- _Exercise objective_
Go through the lines below and copy any that hold the string "turquoise".

**** Given data ****

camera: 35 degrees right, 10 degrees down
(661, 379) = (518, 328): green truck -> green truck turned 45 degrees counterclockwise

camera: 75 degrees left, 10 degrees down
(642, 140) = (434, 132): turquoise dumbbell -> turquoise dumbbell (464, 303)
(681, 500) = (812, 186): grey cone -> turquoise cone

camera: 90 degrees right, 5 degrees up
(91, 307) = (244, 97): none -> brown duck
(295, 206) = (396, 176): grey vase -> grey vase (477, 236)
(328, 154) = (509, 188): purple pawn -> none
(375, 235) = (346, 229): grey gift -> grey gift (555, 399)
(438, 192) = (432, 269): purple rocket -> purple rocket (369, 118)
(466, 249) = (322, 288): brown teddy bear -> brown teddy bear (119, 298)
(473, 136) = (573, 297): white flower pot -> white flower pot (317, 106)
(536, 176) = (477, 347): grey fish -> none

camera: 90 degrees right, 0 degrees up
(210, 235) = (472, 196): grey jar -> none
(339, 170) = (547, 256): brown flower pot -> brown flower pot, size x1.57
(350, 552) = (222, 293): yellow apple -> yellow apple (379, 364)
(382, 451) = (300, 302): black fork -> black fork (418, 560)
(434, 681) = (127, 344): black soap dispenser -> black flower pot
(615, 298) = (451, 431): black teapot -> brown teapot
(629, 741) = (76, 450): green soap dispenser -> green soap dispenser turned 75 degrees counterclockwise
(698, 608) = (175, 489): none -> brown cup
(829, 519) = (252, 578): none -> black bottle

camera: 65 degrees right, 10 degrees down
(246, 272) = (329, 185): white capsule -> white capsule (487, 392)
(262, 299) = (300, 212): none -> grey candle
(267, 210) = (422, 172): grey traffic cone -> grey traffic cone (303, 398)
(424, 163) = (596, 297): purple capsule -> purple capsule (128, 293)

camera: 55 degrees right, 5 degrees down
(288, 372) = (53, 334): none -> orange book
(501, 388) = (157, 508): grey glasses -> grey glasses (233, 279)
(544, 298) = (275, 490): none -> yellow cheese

****

- _Reply_
(642, 140) = (434, 132): turquoise dumbbell -> turquoise dumbbell (464, 303)
(681, 500) = (812, 186): grey cone -> turquoise cone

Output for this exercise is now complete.